------ DATASET EXCERPTS ------

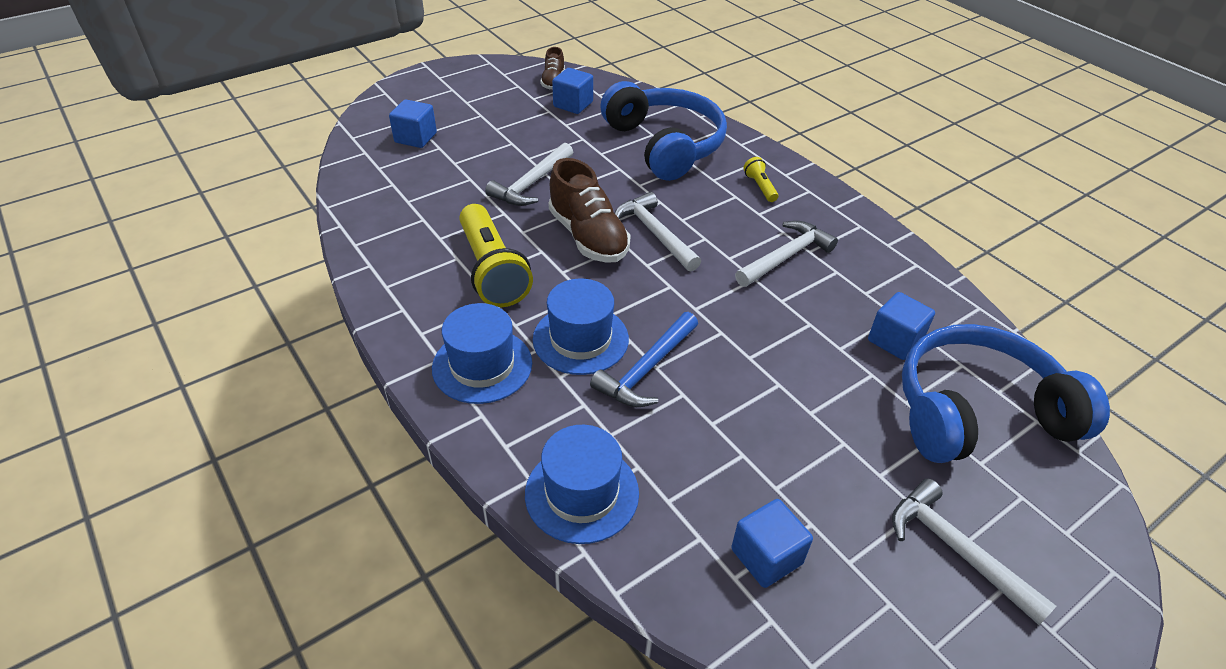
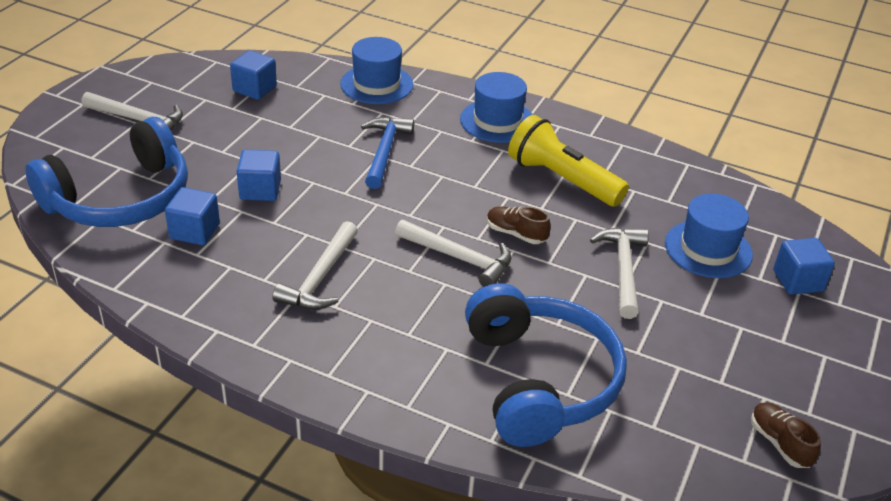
camera: 150 degrees right, 5 degrees down
blue hat [533,279,629,375] -> blue hat moved to [665,194,753,278]
brown shoe [549,158,631,263] -> brown shoe [487,206,551,244], size x0.55
blue cube [552,68,593,114] -> blue cube moved to [237,150,281,201]
blue headphones [600,81,727,181] -> blue headphones turned 135 degrees counterclockwise [465,283,627,447]
yellow flashlight [743,157,779,202] -> none

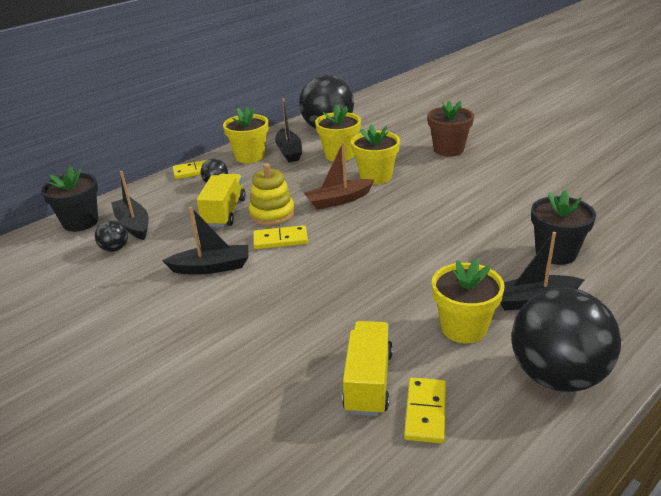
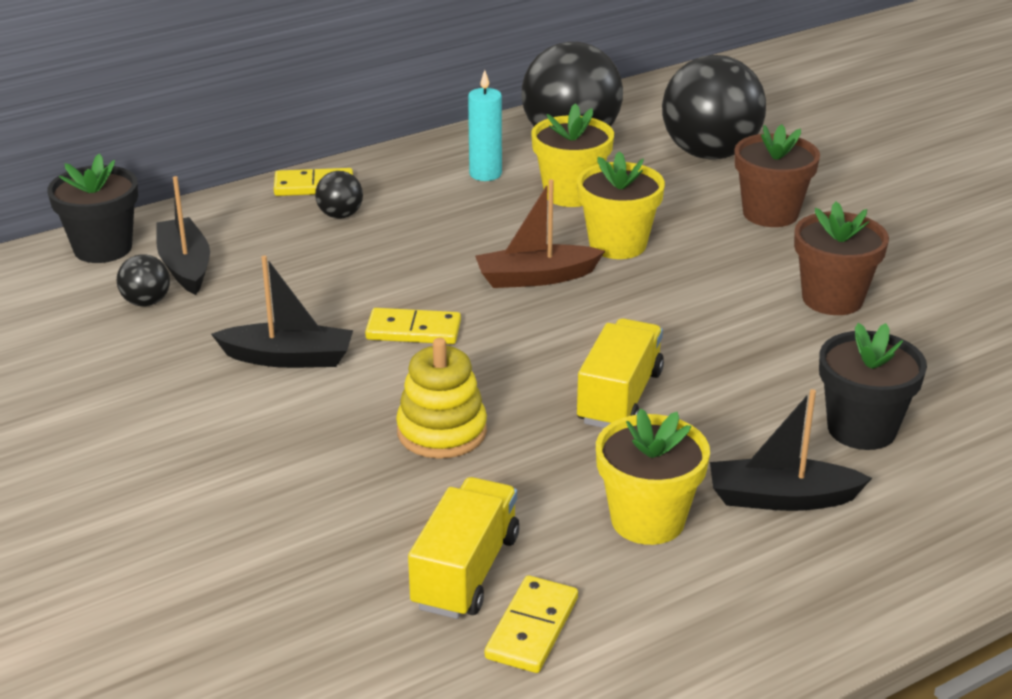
camera: 10 degrees right, 0 degrees up
yellow truck [197,174,246,227] -> yellow truck moved to [577,318,664,428]
yellow flower pot [223,107,268,163] -> none
yellow stacking toy [249,163,295,226] -> yellow stacking toy moved to [396,338,487,459]
black boat [275,98,302,162] -> turquoise candle [468,70,502,181]
black ball [511,288,621,392] -> black ball moved to [662,55,766,160]
none -> brown flower pot [794,201,889,315]

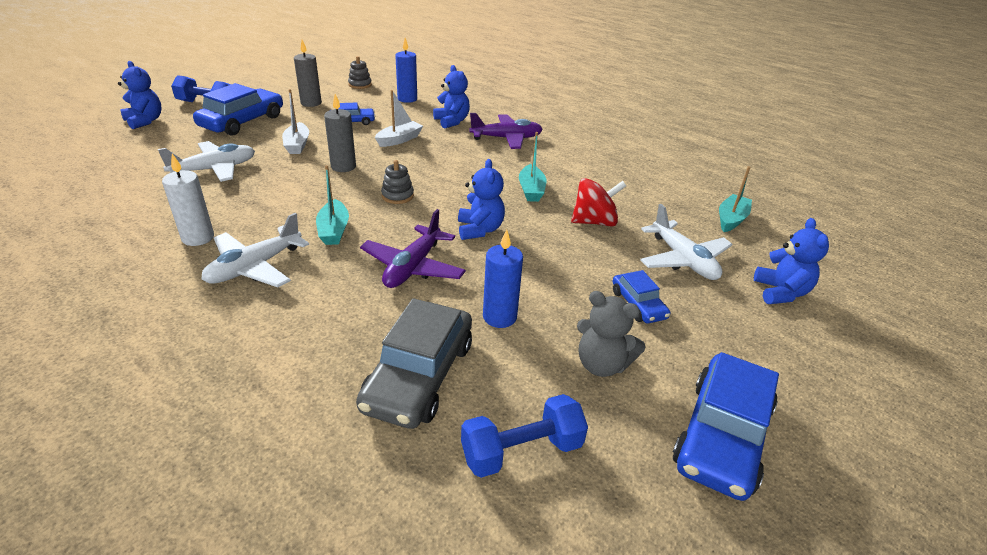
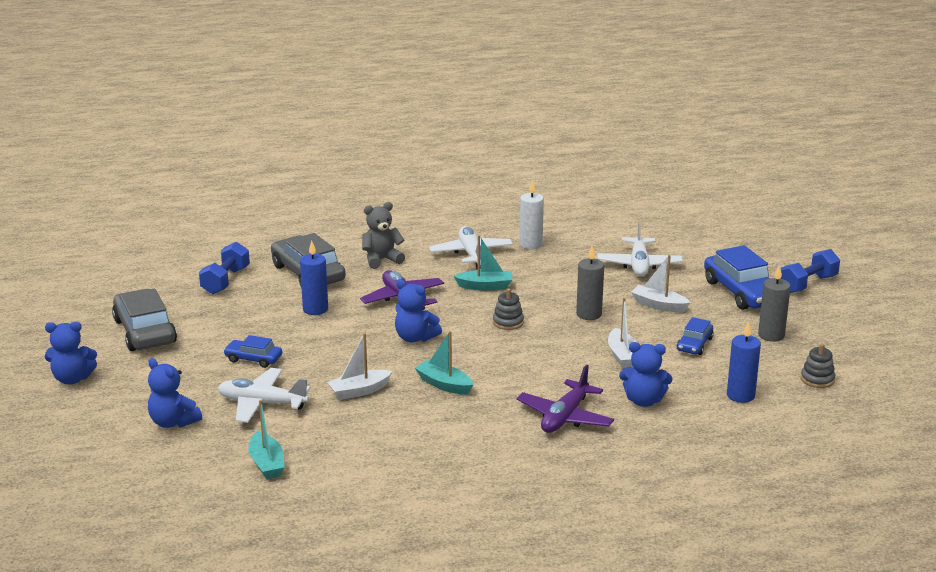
camera: 130 degrees right, 10 degrees down
blue teddy bear [118,61,162,129] -> blue teddy bear moved to [45,322,97,384]
turquoise boat [316,165,349,245] -> turquoise boat turned 150 degrees clockwise [454,235,512,290]
red spinning top [571,178,626,227] -> white boat [327,333,392,400]
grey teddy bear [577,291,646,377] -> grey teddy bear moved to [362,202,405,269]
blue car [673,352,779,501] -> grey car [112,289,177,351]

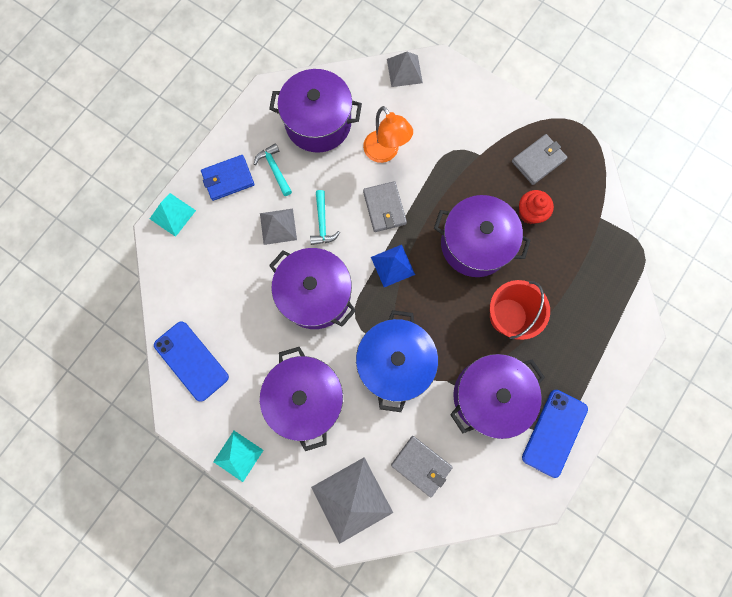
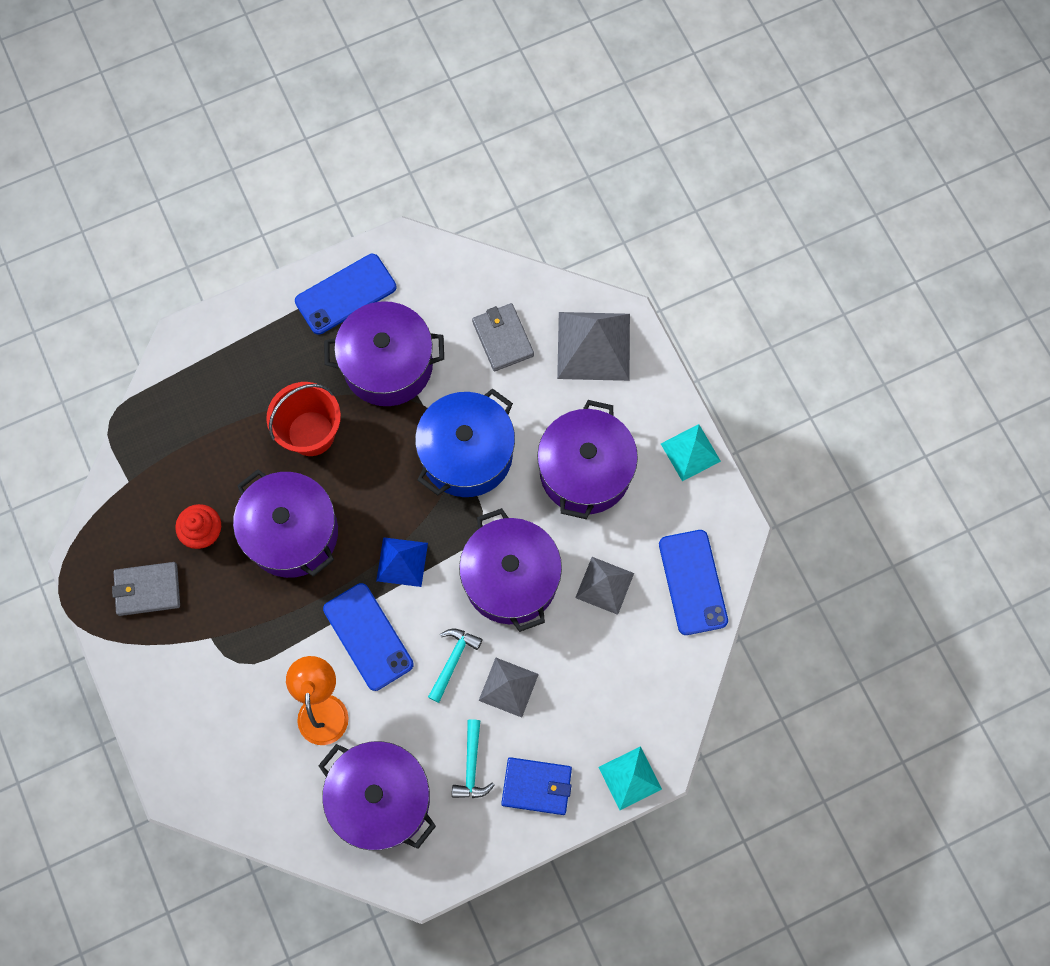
camera: 150 degrees left, 5 degrees down
grey wallet [363,181,407,232] -> blue phone [323,583,414,691]
grey pyramid [387,52,423,87] -> grey pyramid moved to [575,557,634,615]

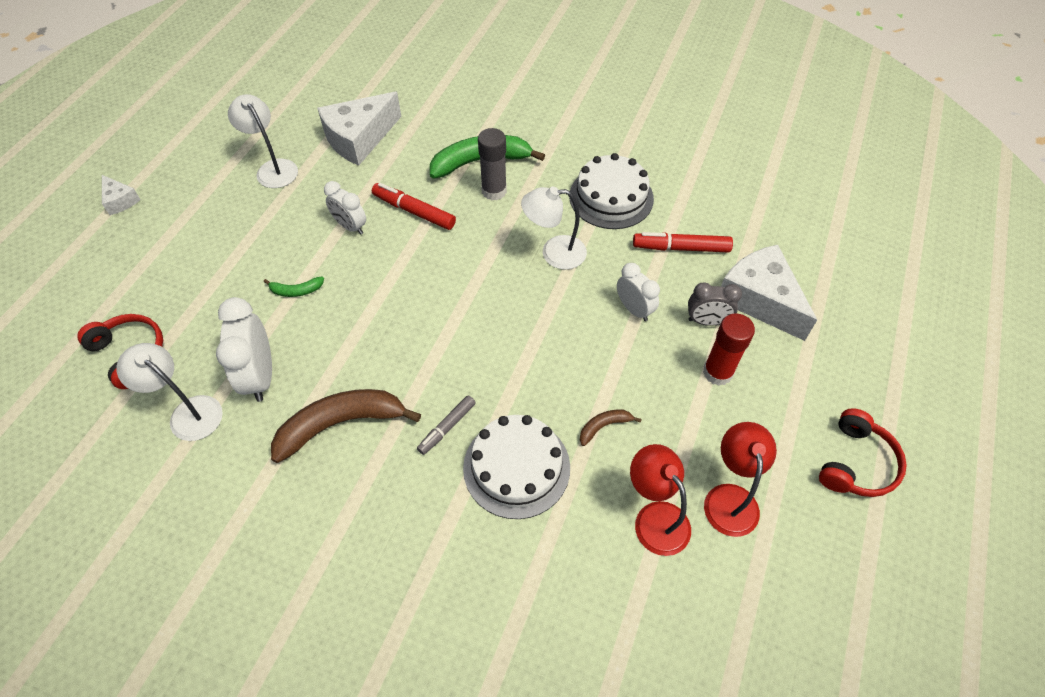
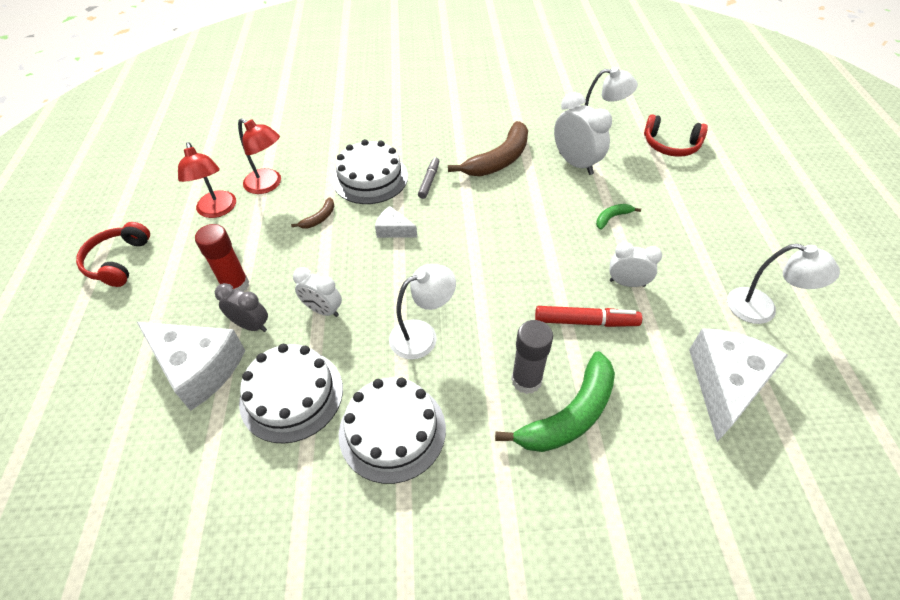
camera: 155 degrees right, 5 degrees down
white cheese [102,175,141,215] -> white cheese moved to [375,206,417,238]
red marker [633,232,733,253] -> white cake [239,344,343,444]
grey clock [688,282,742,326] -> grey clock turned 45 degrees clockwise [215,283,268,332]

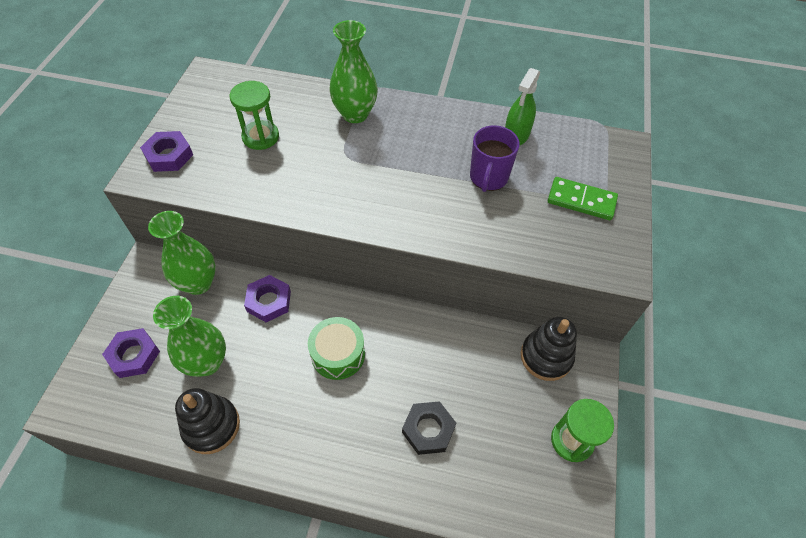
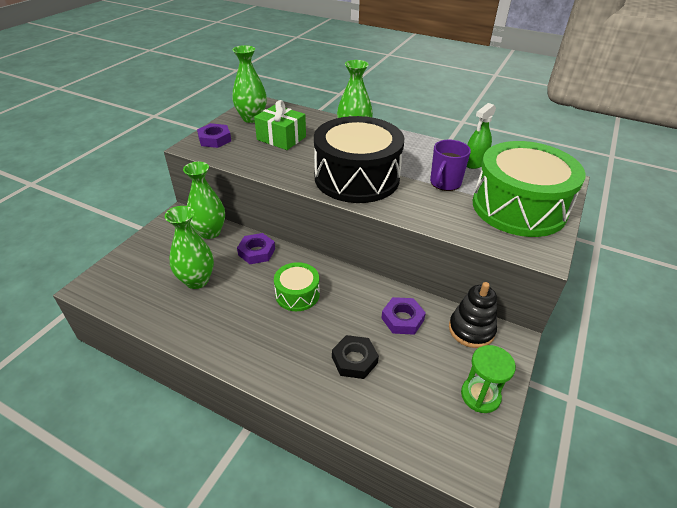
camera: 15 degrees right, 15 degrees down
purple nut [102,328,160,378] -> purple nut moved to [381,297,426,335]
black stacking toy [175,388,240,454] -> none
green hourglass [229,81,279,150] -> green gift [254,100,306,150]
green domino [548,177,618,220] -> green drum [473,141,586,237]
none -> green vase [232,45,267,123]
none -> black drum [314,116,404,203]

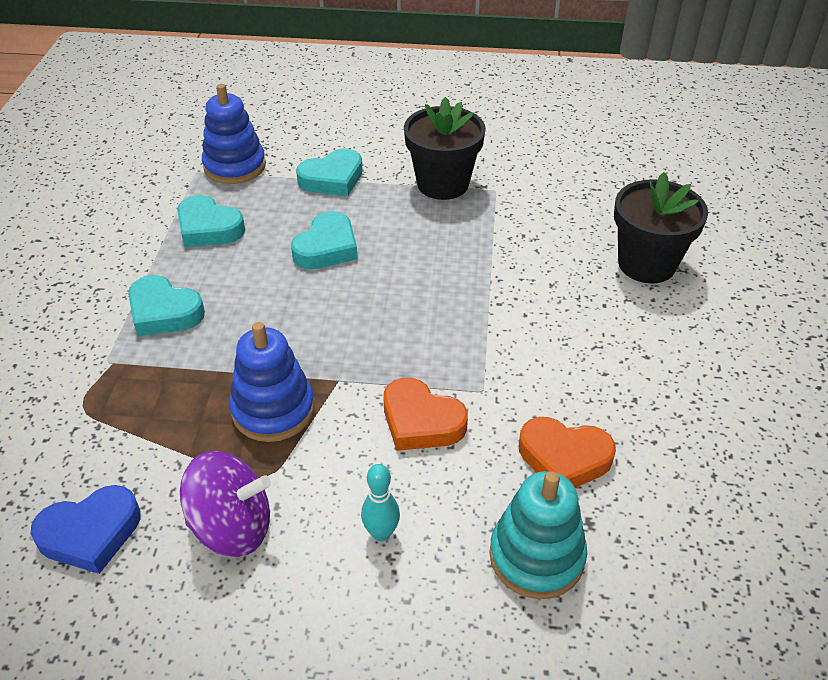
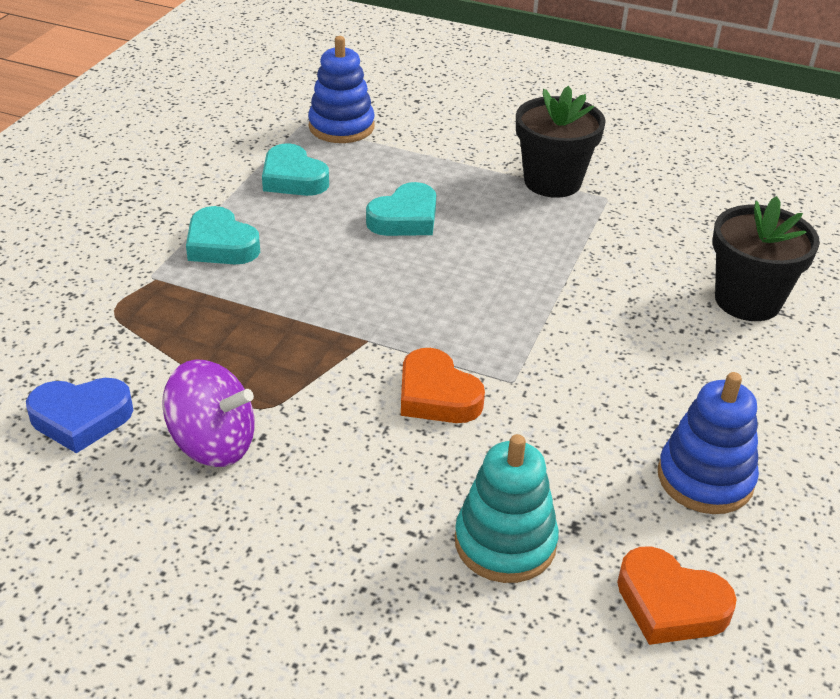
camera: 15 degrees right, 5 degrees down
blue stacking toy [229,322,314,442] -> blue stacking toy moved to [658,372,759,514]
turquoise heart [296,149,363,196] -> none
turquoise bowling pin [361,464,400,541] -> none
orange heart [519,417,616,488] -> orange heart moved to [617,546,737,645]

------

DESCRIPTION OF THE TASK: An exact retyping of each record, with no pictures, is the answer required.

ANSWER SECTION:
camera: 150 degrees right, 5 degrees down
blue hat [533,279,629,375] -> blue hat moved to [665,194,753,278]
brown shoe [549,158,631,263] -> brown shoe [487,206,551,244], size x0.55
blue cube [552,68,593,114] -> blue cube moved to [237,150,281,201]
blue headphones [600,81,727,181] -> blue headphones turned 135 degrees counterclockwise [465,283,627,447]
yellow flashlight [743,157,779,202] -> none

camera: 10 degrees right, 0 degrees up
yellow truck [197,174,246,227] -> yellow truck moved to [577,318,664,428]
yellow flower pot [223,107,268,163] -> none
yellow stacking toy [249,163,295,226] -> yellow stacking toy moved to [396,338,487,459]
black boat [275,98,302,162] -> turquoise candle [468,70,502,181]
black ball [511,288,621,392] -> black ball moved to [662,55,766,160]
none -> brown flower pot [794,201,889,315]

camera: 130 degrees right, 10 degrees down
blue teddy bear [118,61,162,129] -> blue teddy bear moved to [45,322,97,384]
turquoise boat [316,165,349,245] -> turquoise boat turned 150 degrees clockwise [454,235,512,290]
red spinning top [571,178,626,227] -> white boat [327,333,392,400]
grey teddy bear [577,291,646,377] -> grey teddy bear moved to [362,202,405,269]
blue car [673,352,779,501] -> grey car [112,289,177,351]

camera: 150 degrees left, 5 degrees down
grey wallet [363,181,407,232] -> blue phone [323,583,414,691]
grey pyramid [387,52,423,87] -> grey pyramid moved to [575,557,634,615]

camera: 155 degrees right, 5 degrees down
white cheese [102,175,141,215] -> white cheese moved to [375,206,417,238]
red marker [633,232,733,253] -> white cake [239,344,343,444]
grey clock [688,282,742,326] -> grey clock turned 45 degrees clockwise [215,283,268,332]

camera: 15 degrees right, 15 degrees down
purple nut [102,328,160,378] -> purple nut moved to [381,297,426,335]
black stacking toy [175,388,240,454] -> none
green hourglass [229,81,279,150] -> green gift [254,100,306,150]
green domino [548,177,618,220] -> green drum [473,141,586,237]
none -> green vase [232,45,267,123]
none -> black drum [314,116,404,203]

camera: 15 degrees right, 5 degrees down
blue stacking toy [229,322,314,442] -> blue stacking toy moved to [658,372,759,514]
turquoise heart [296,149,363,196] -> none
turquoise bowling pin [361,464,400,541] -> none
orange heart [519,417,616,488] -> orange heart moved to [617,546,737,645]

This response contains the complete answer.